*The task*: Show only those lines of the entries where the string "turquoise" is found.

= Beginning of Section =

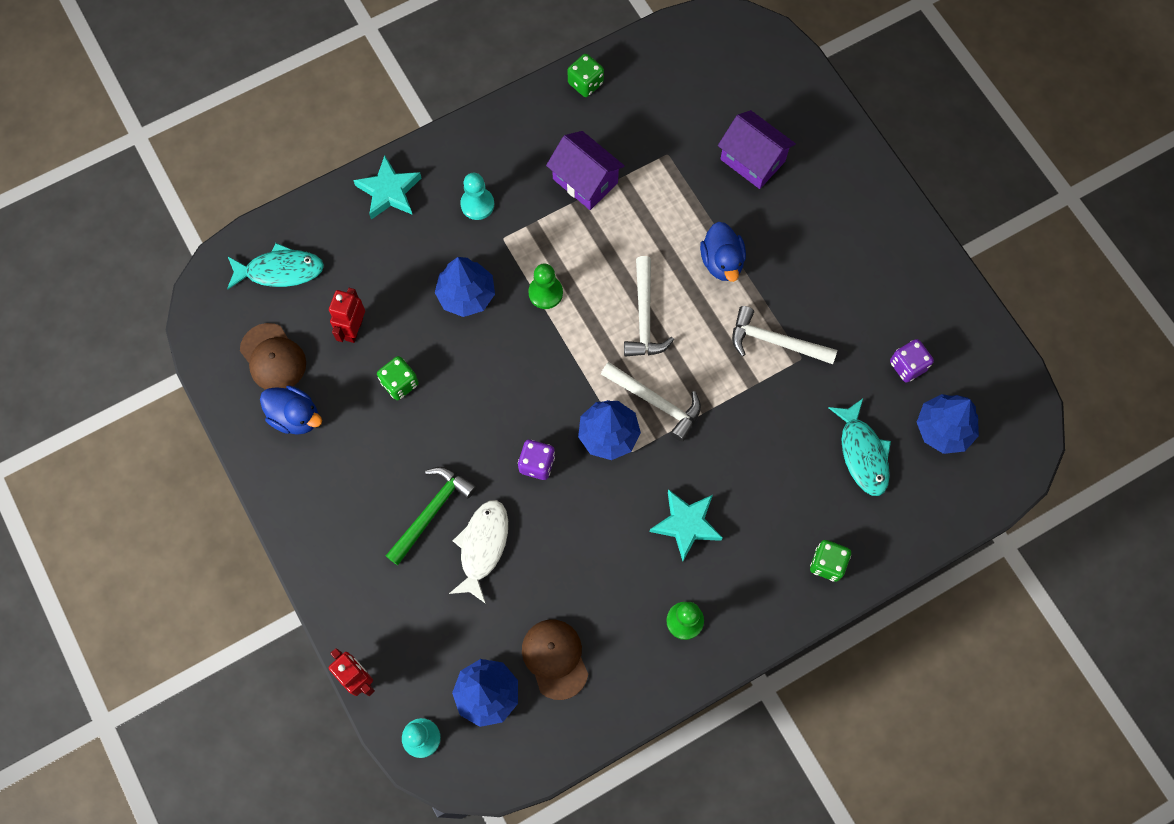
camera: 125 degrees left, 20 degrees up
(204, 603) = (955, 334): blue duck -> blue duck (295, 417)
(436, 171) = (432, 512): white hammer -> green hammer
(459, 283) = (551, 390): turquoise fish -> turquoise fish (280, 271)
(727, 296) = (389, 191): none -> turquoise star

= End of Section =

*Answer to this problem*:
(459, 283) = (551, 390): turquoise fish -> turquoise fish (280, 271)
(727, 296) = (389, 191): none -> turquoise star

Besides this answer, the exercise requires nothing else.